BEGIN

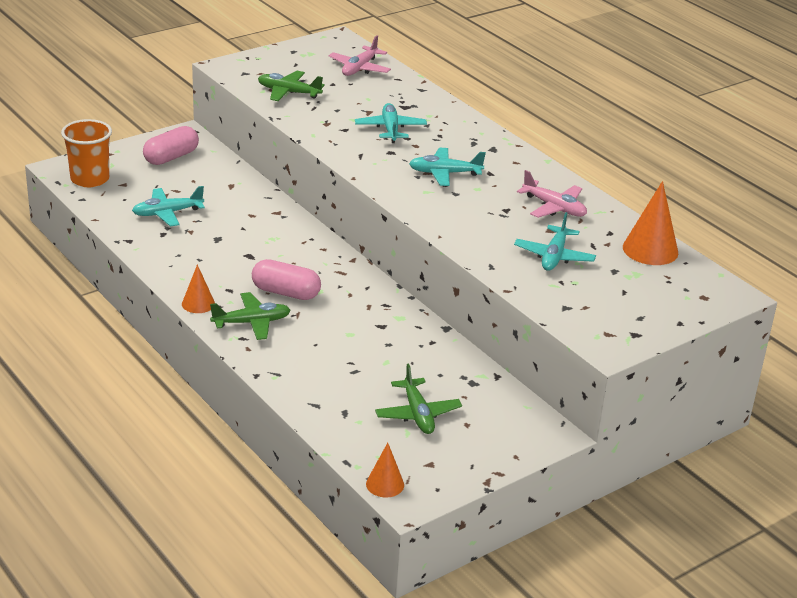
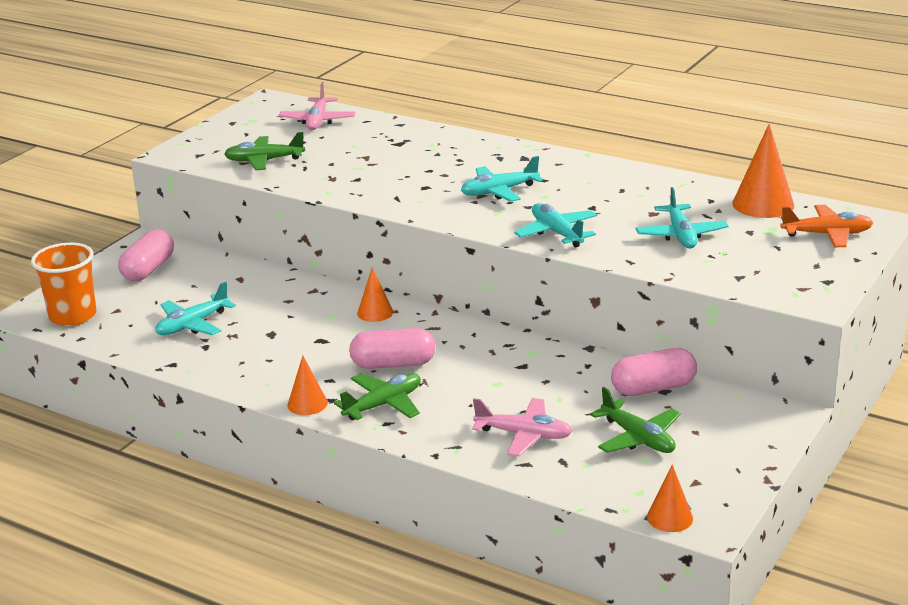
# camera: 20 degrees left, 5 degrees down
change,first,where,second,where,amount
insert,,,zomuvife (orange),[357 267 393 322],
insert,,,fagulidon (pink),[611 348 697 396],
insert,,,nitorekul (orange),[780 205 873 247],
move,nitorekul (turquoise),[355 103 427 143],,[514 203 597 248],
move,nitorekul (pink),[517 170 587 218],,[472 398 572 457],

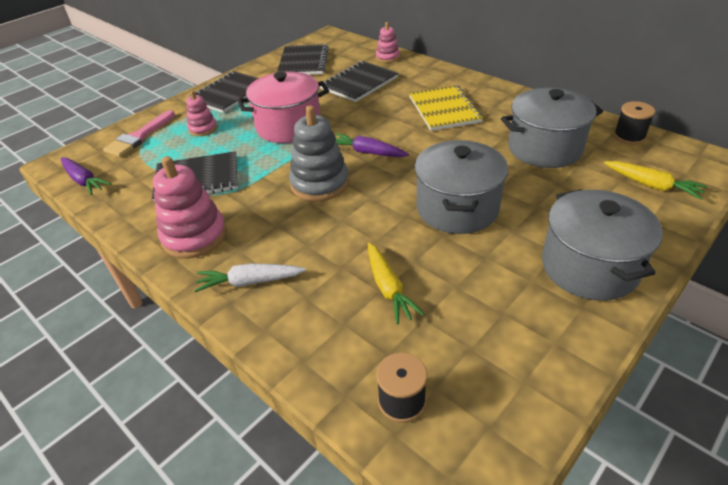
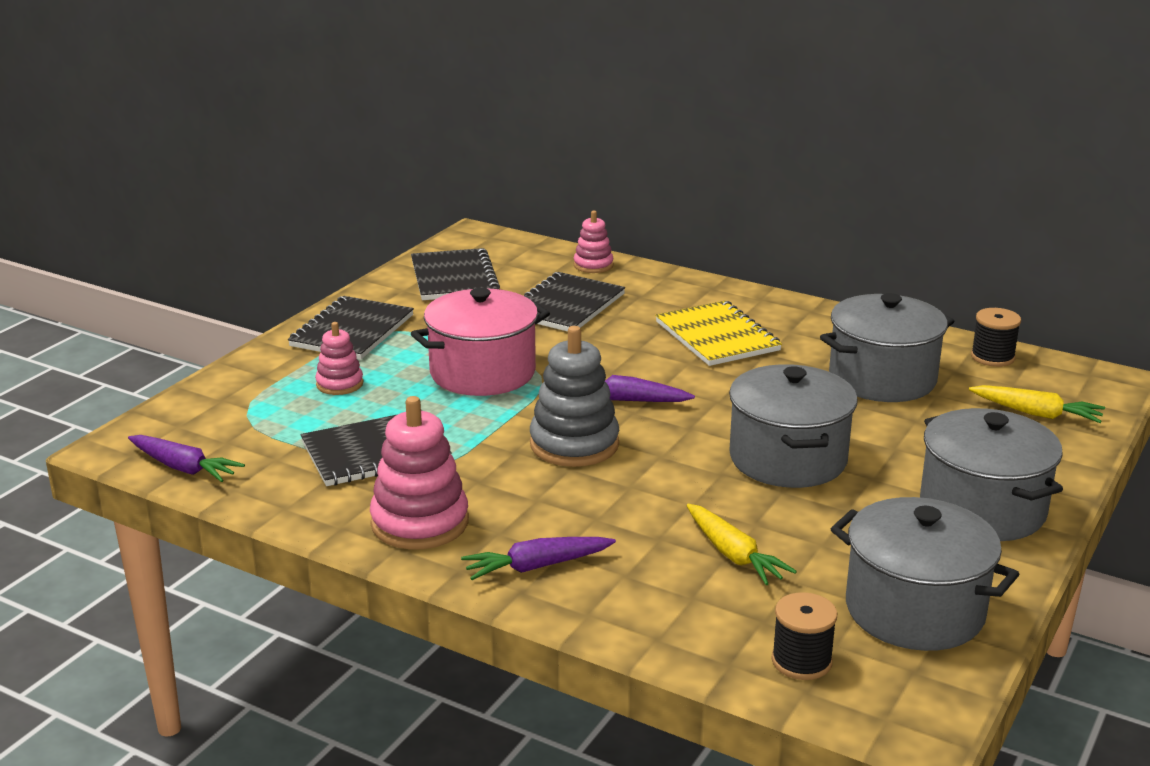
# camera: 15 degrees left, 15 degrees down
change,first,where,second,where,amount
delete,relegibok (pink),[103 110 175 157],,,
insert,,,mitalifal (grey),[831 497 1019 651],
recolor,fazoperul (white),[195 263 306 292],fazoperul (purple),[461 537 616 580],

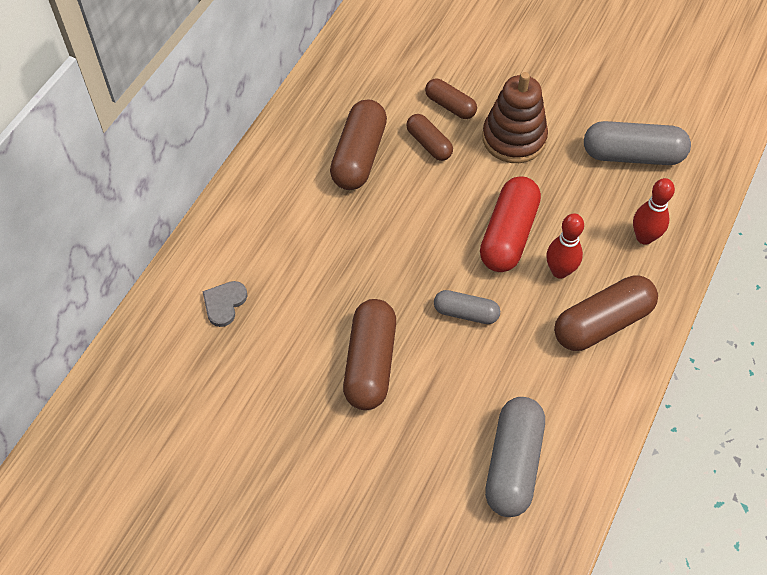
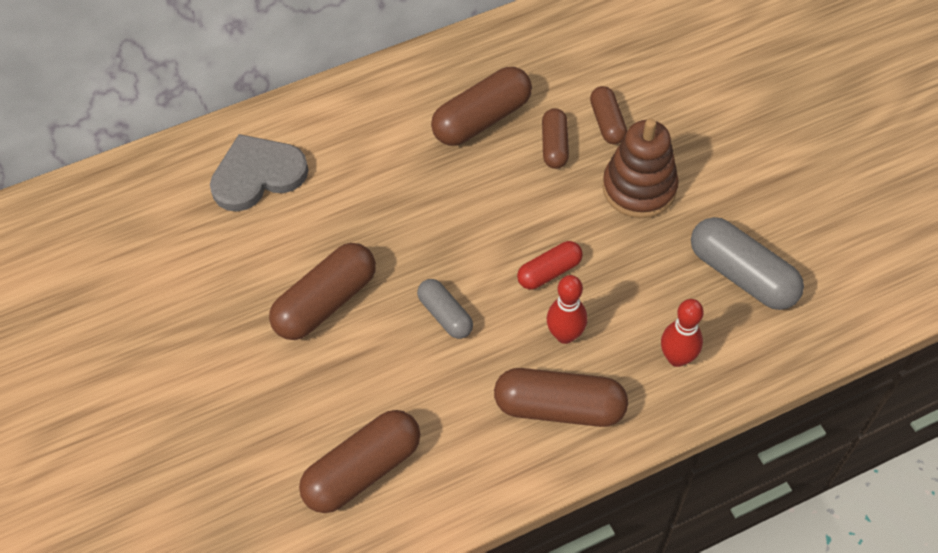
# camera: 40 degrees right, 0 degrees up
change,first,where,second,where,amount
recolor,fagulidon (grey),[485 397 545 517],fagulidon (brown),[299 410 420 513],
resize,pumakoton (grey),[202 281 247 327],,[210 134 309 212],x1.87
resize,fagulidon (red),[480 176 541 272],,[517 241 583 290],x0.59

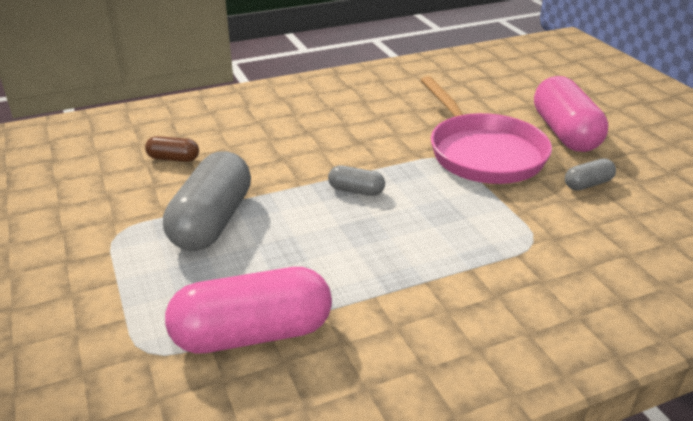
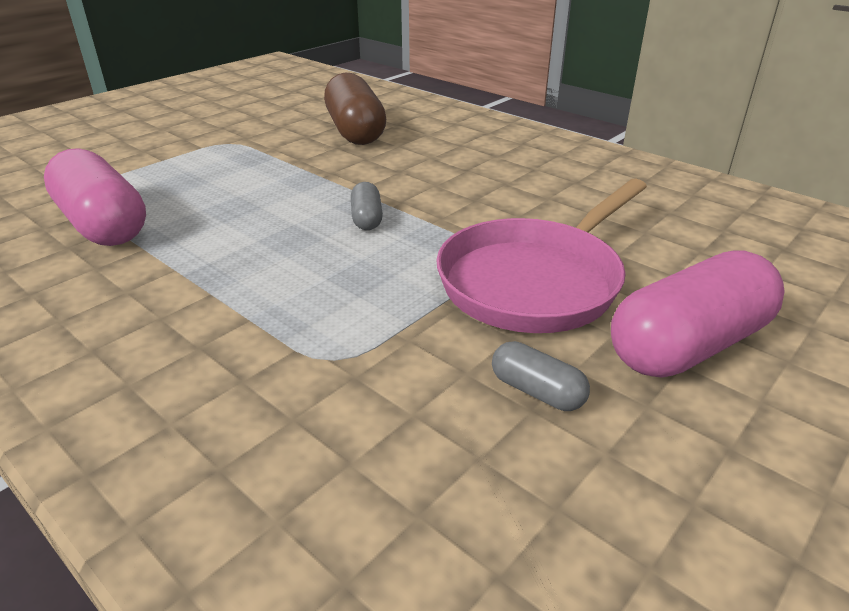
# camera: 65 degrees right, 0 degrees up
change,first,where,second,where,amount
delete,fagulidon (grey),[163 151 251 251],,,
resize,fagulidon (brown),[145 136 199 162],,[324 72 386 145],x2.13

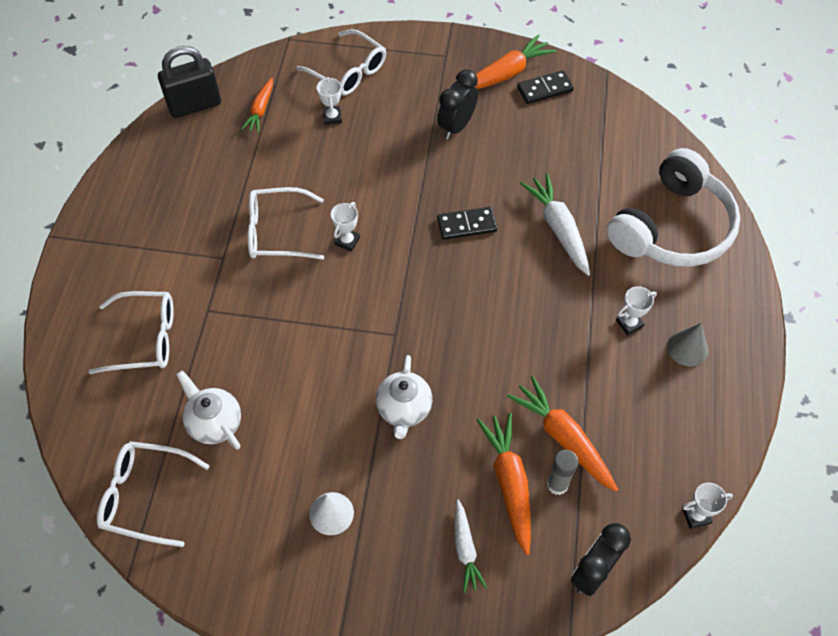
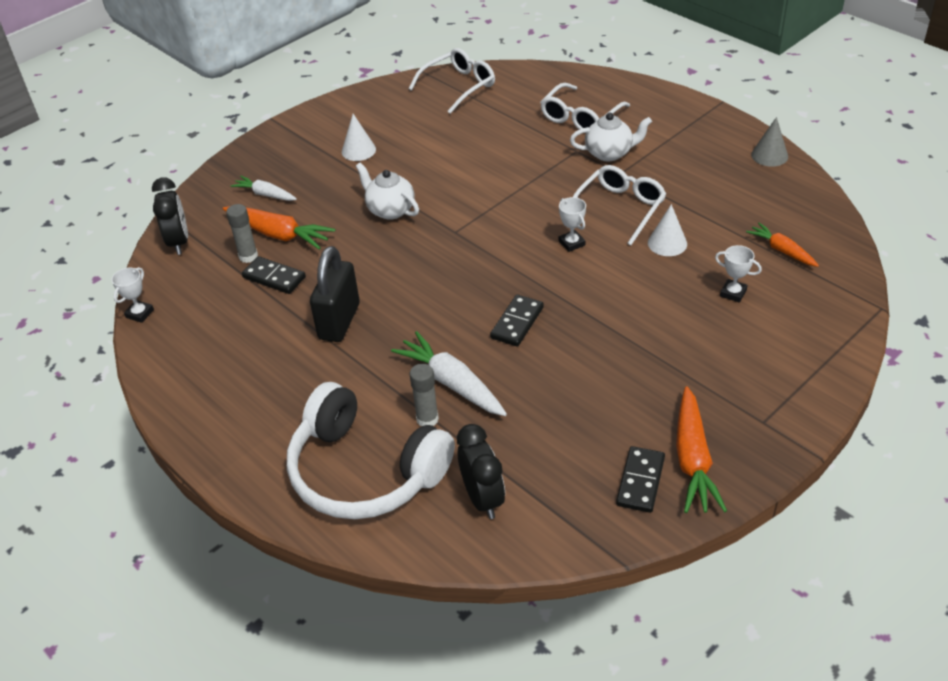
# camera: 130 degrees right, 15 degrees down
change,first,where,second,where,amount
delete,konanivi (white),[296 29 386 96],,,
delete,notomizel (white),[616 286 657 335],,,
insert,,,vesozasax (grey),[409 364 439 426],
insert,,,zomuvife (white),[648 204 687 256],
move,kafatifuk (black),[158 46 221 118],,[310 246 360 342],
move,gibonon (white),[176 370 241 450],,[570 113 652 161],
move,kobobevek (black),[437 69 478 139],,[457 424 505 519],
move,zomuvife (grey),[667 323 708 367],,[751 117 788 167],
replace,fazoperul (orange),[507 376 618 492],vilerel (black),[242 256 306 294],
rotate,fazoperul (white),[520 173 590 276],,[391 331 507 416],150 degrees counterclockwise
rotate,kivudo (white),[607 148 740 267],,[287 382 455 519],45 degrees counterclockwise

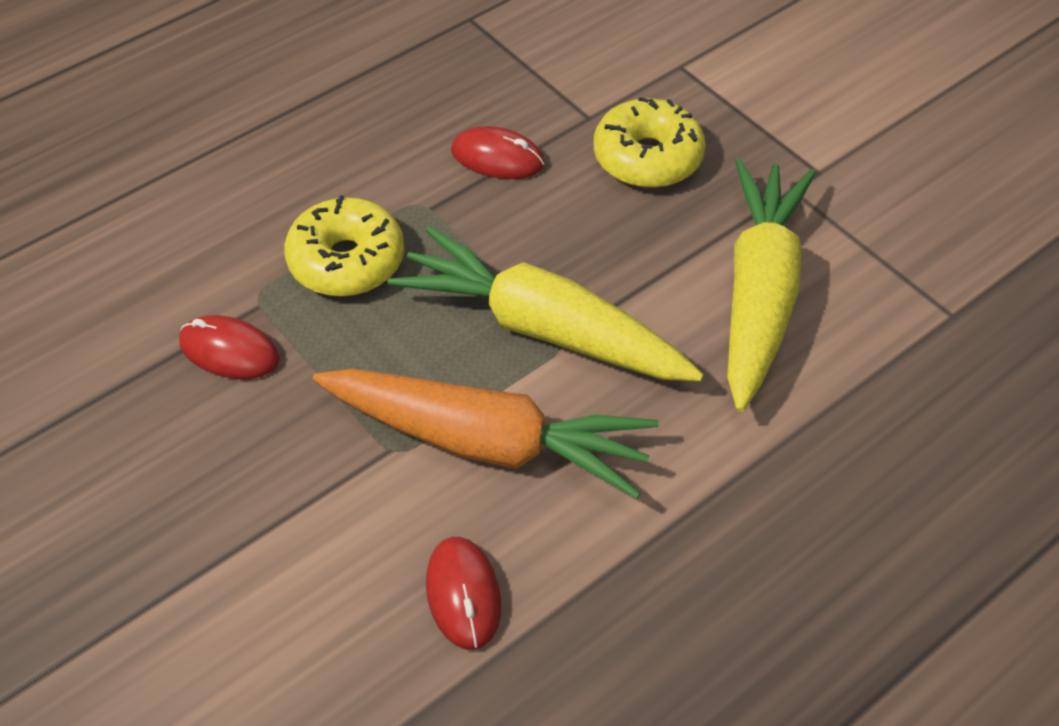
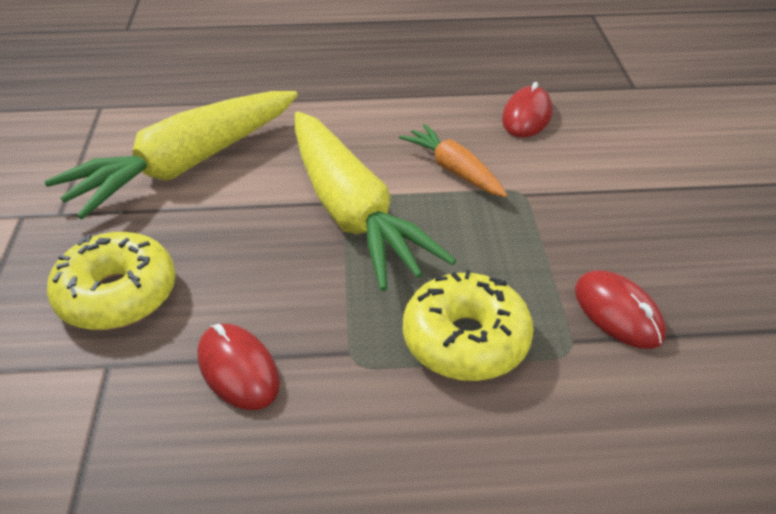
# camera: 145 degrees left, 10 degrees down
change,first,where,second,where,amount
resize,fazoperul (orange),[313 369 659 499],,[399 124 507 197],x0.52

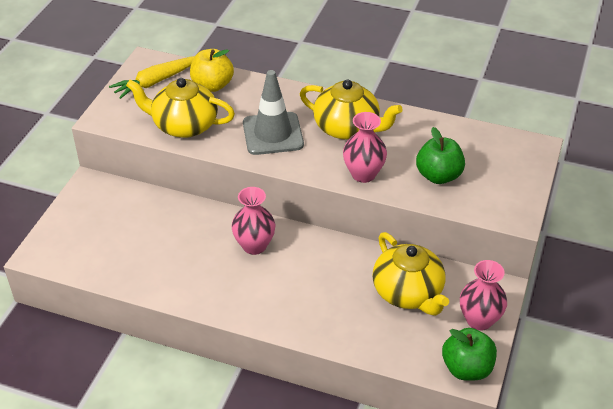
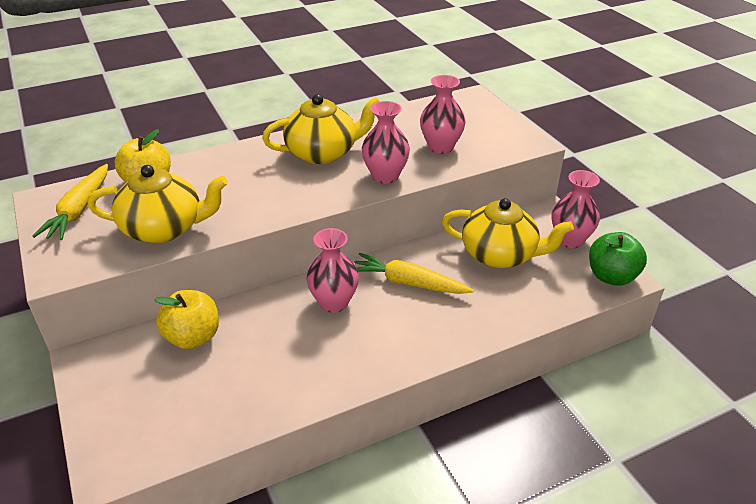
# camera: 45 degrees left, 5 degrees down
change,first,where,second,where,amount
delete,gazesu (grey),[243 70 304 155],,,
insert,,,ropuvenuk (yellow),[154 290 219 349],
insert,,,fazoperul (yellow),[354 253 474 294],
replace,ropuvenuk (green),[416 127 465 184],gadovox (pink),[420 75 466 154],
rotate,gibonon (yellow),[126 78 235 138],,[88 165 228 243],150 degrees counterclockwise

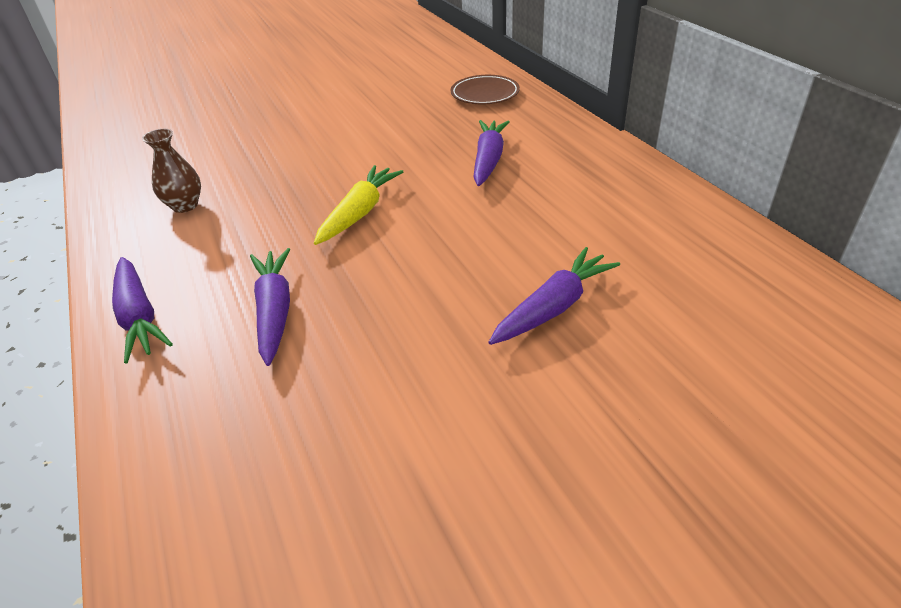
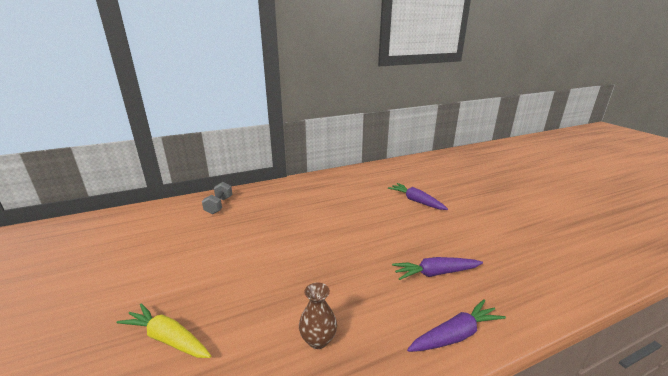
# camera: 90 degrees left, 15 degrees down
change,first,where,second,where,amount
delete,fazoperul (purple),[473 120 510 186],,,
move,fazoperul (yellow),[314 165 403 245],,[117 303 211 358],
replace,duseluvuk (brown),[451 75 520 104],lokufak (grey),[202 182 232 215],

END

* [EXERCISE GOAL]:
Without the pictures, repeat the listing exactly as it reads.

* [OUTPUT]:
# camera: 20 degrees left, 5 degrees down
change,first,where,second,where,amount
insert,,,zomuvife (orange),[357 267 393 322],
insert,,,fagulidon (pink),[611 348 697 396],
insert,,,nitorekul (orange),[780 205 873 247],
move,nitorekul (turquoise),[355 103 427 143],,[514 203 597 248],
move,nitorekul (pink),[517 170 587 218],,[472 398 572 457],

# camera: 15 degrees left, 15 degrees down
change,first,where,second,where,amount
delete,relegibok (pink),[103 110 175 157],,,
insert,,,mitalifal (grey),[831 497 1019 651],
recolor,fazoperul (white),[195 263 306 292],fazoperul (purple),[461 537 616 580],

# camera: 40 degrees right, 0 degrees up
change,first,where,second,where,amount
recolor,fagulidon (grey),[485 397 545 517],fagulidon (brown),[299 410 420 513],
resize,pumakoton (grey),[202 281 247 327],,[210 134 309 212],x1.87
resize,fagulidon (red),[480 176 541 272],,[517 241 583 290],x0.59

# camera: 65 degrees right, 0 degrees up
change,first,where,second,where,amount
delete,fagulidon (grey),[163 151 251 251],,,
resize,fagulidon (brown),[145 136 199 162],,[324 72 386 145],x2.13

# camera: 130 degrees right, 15 degrees down
change,first,where,second,where,amount
delete,konanivi (white),[296 29 386 96],,,
delete,notomizel (white),[616 286 657 335],,,
insert,,,vesozasax (grey),[409 364 439 426],
insert,,,zomuvife (white),[648 204 687 256],
move,kafatifuk (black),[158 46 221 118],,[310 246 360 342],
move,gibonon (white),[176 370 241 450],,[570 113 652 161],
move,kobobevek (black),[437 69 478 139],,[457 424 505 519],
move,zomuvife (grey),[667 323 708 367],,[751 117 788 167],
replace,fazoperul (orange),[507 376 618 492],vilerel (black),[242 256 306 294],
rotate,fazoperul (white),[520 173 590 276],,[391 331 507 416],150 degrees counterclockwise
rotate,kivudo (white),[607 148 740 267],,[287 382 455 519],45 degrees counterclockwise

# camera: 145 degrees left, 10 degrees down
change,first,where,second,where,amount
resize,fazoperul (orange),[313 369 659 499],,[399 124 507 197],x0.52

# camera: 45 degrees left, 5 degrees down
change,first,where,second,where,amount
delete,gazesu (grey),[243 70 304 155],,,
insert,,,ropuvenuk (yellow),[154 290 219 349],
insert,,,fazoperul (yellow),[354 253 474 294],
replace,ropuvenuk (green),[416 127 465 184],gadovox (pink),[420 75 466 154],
rotate,gibonon (yellow),[126 78 235 138],,[88 165 228 243],150 degrees counterclockwise

# camera: 90 degrees left, 15 degrees down
change,first,where,second,where,amount
delete,fazoperul (purple),[473 120 510 186],,,
move,fazoperul (yellow),[314 165 403 245],,[117 303 211 358],
replace,duseluvuk (brown),[451 75 520 104],lokufak (grey),[202 182 232 215],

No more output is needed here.